======== The data ========

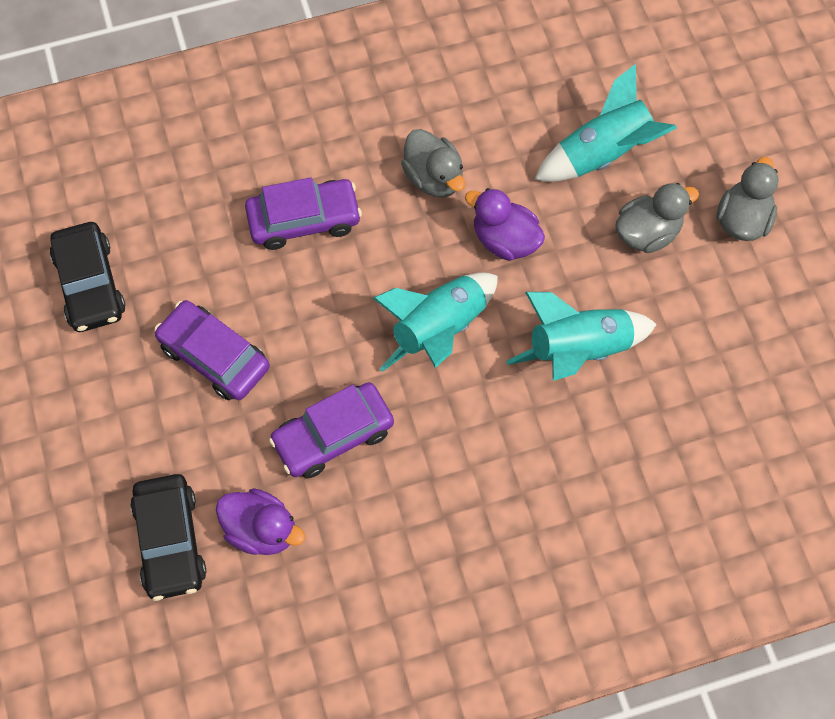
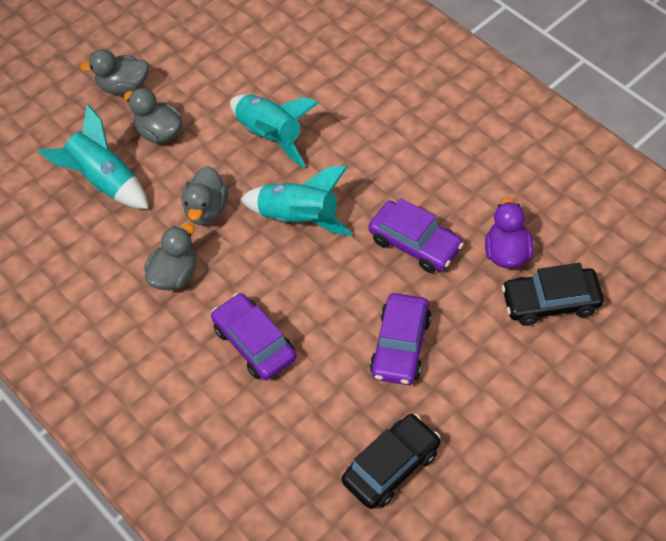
camera: 110 degrees left, 10 degrees down
(170, 541) = (551, 302): black car -> black car turned 150 degrees counterclockwise
(504, 240) = (207, 209): purple duck -> grey duck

========

▶ **What you need to do**:
Set down, exactly and without anything extra, every line from the one that contains "(170, 541) = (551, 302): black" through the final line of the material.

▶ **Answer section**:
(170, 541) = (551, 302): black car -> black car turned 150 degrees counterclockwise
(504, 240) = (207, 209): purple duck -> grey duck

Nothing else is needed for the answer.